» **GIVEN INFORMATION**

------------------------------------------------

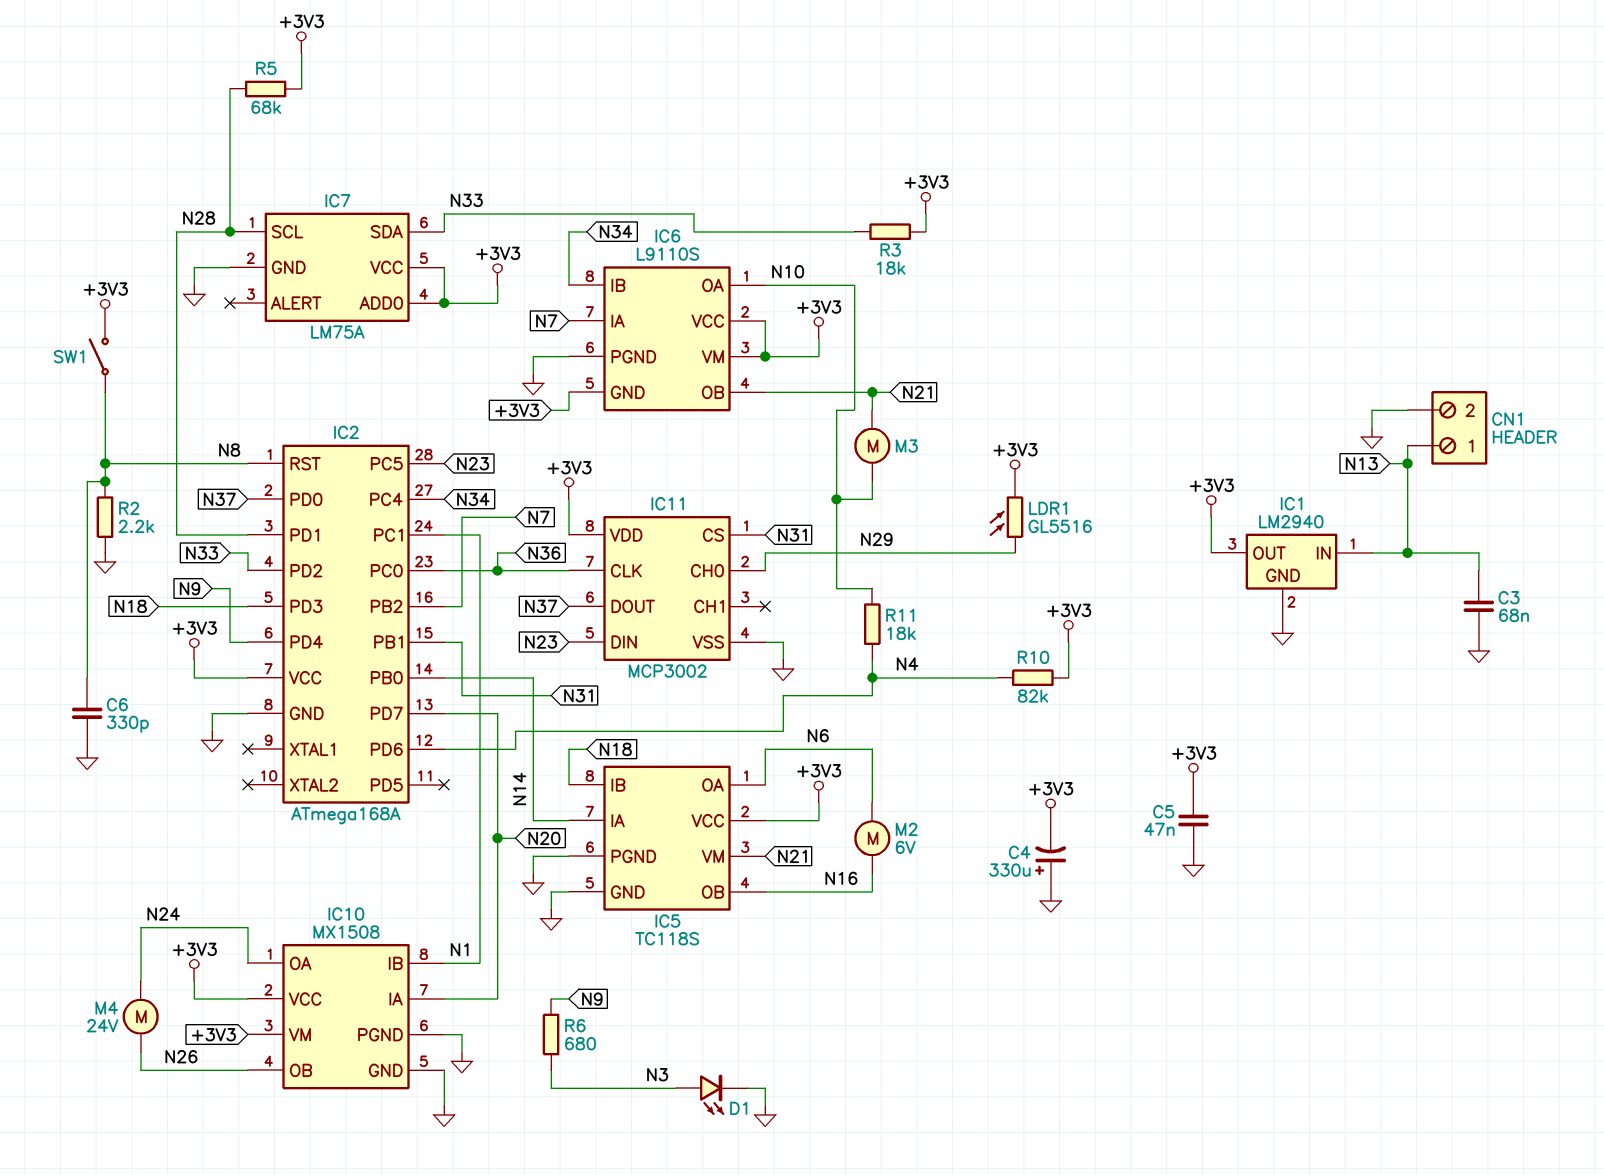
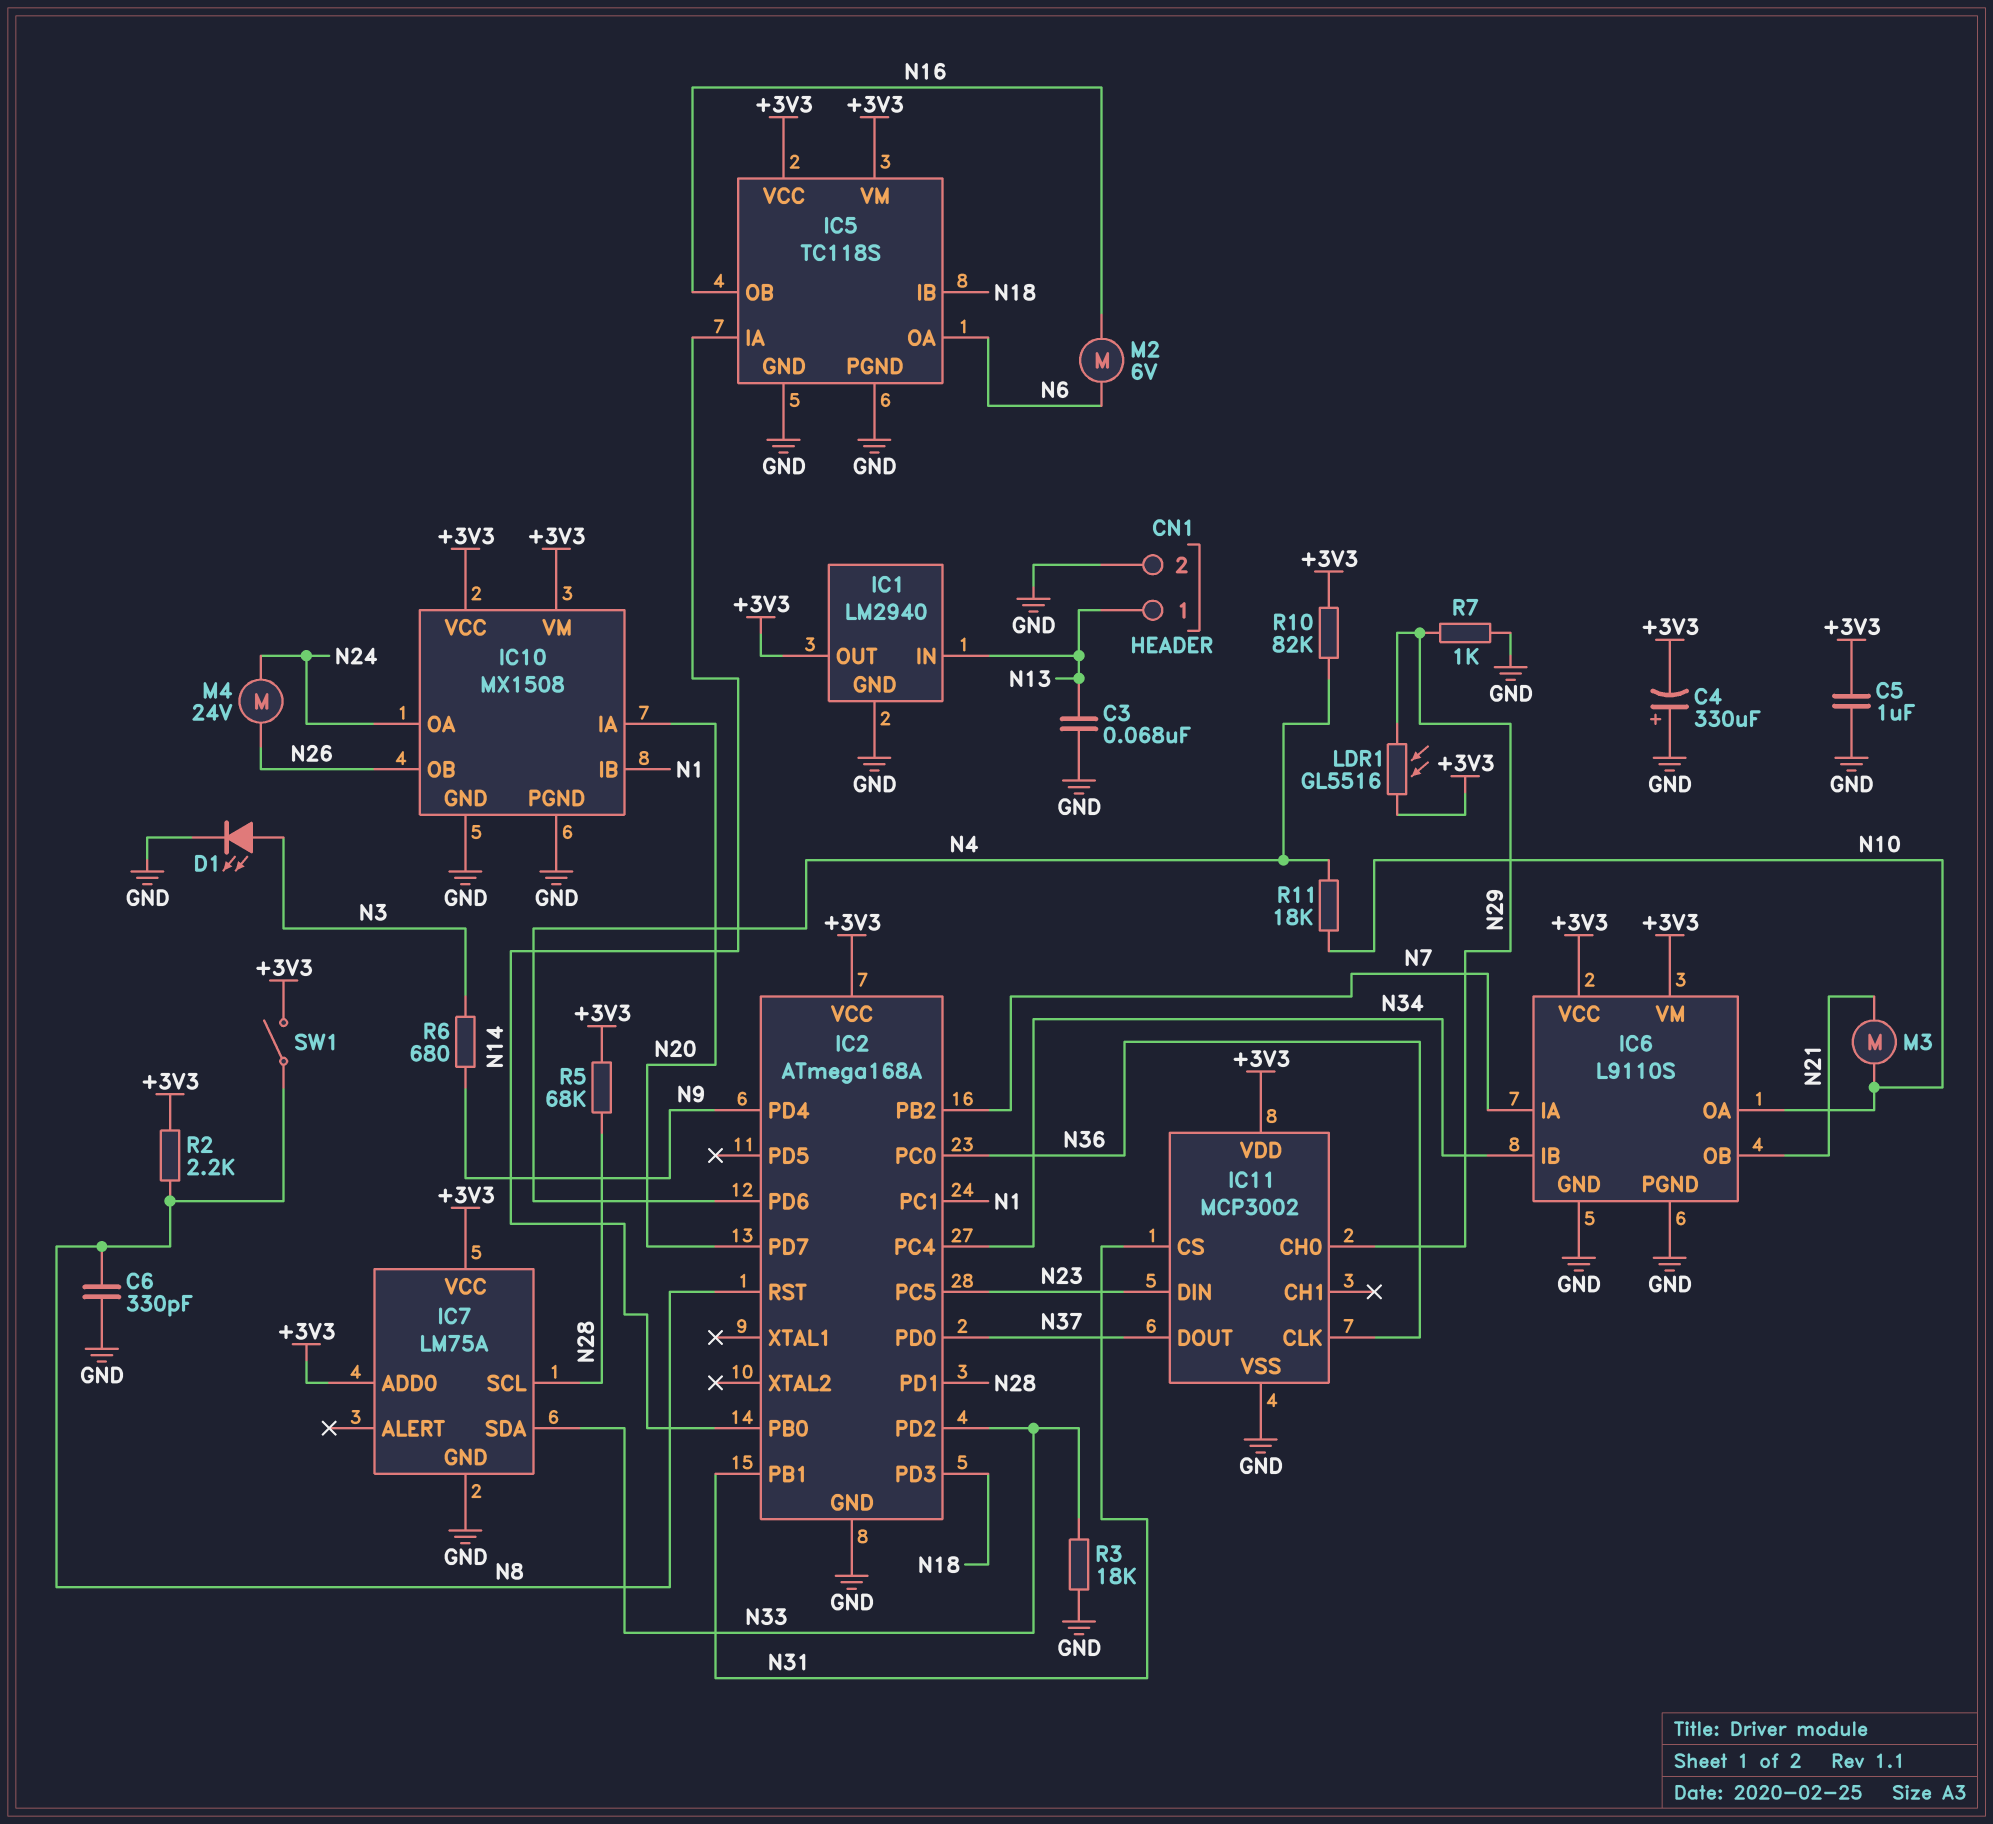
C5: 47nF (+3V3, GND) -> 1uF (+3V3, GND)
IC5 pin VM: N21 -> +3V3
IC6 pin GND: +3V3 -> GND
R2: 2.2k (GND, N8) -> 2.2k (+3V3, N8)
R3: 18k (+3V3, N33) -> 18k (GND, N33)
R7: none -> 1k (GND, N29)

------------------------------------------------

» **WORK ITEM**
Exact copy, no pictures: reproduce every record as it stands.

» **PROBLEM SOLUTION**
C5: 47nF (+3V3, GND) -> 1uF (+3V3, GND)
IC5 pin VM: N21 -> +3V3
IC6 pin GND: +3V3 -> GND
R2: 2.2k (GND, N8) -> 2.2k (+3V3, N8)
R3: 18k (+3V3, N33) -> 18k (GND, N33)
R7: none -> 1k (GND, N29)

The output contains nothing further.